■ **SUPPLIED MATERIAL**
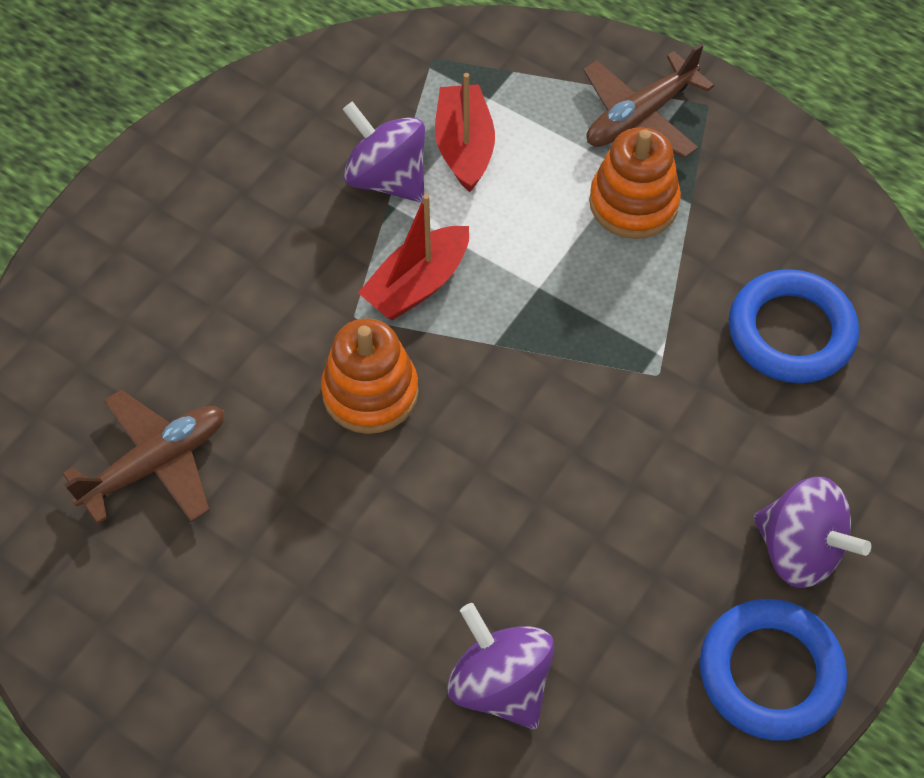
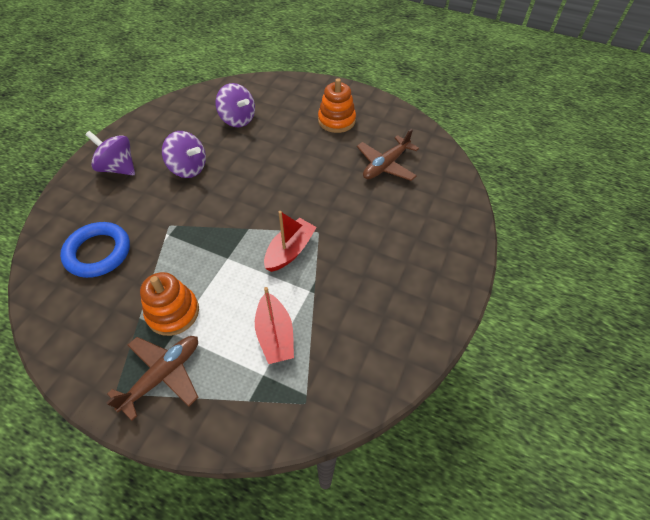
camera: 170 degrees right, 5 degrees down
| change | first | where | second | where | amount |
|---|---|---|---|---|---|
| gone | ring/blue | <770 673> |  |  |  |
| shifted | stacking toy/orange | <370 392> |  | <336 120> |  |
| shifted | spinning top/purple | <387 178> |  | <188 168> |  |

■ **TASK STATEMENT**
Every line of the data above is to be repeated exactly; the images are to be left out.

■ **WRITTEN ANSWER**
camera: 170 degrees right, 5 degrees down
| change | first | where | second | where | amount |
|---|---|---|---|---|---|
| gone | ring/blue | <770 673> |  |  |  |
| shifted | stacking toy/orange | <370 392> |  | <336 120> |  |
| shifted | spinning top/purple | <387 178> |  | <188 168> |  |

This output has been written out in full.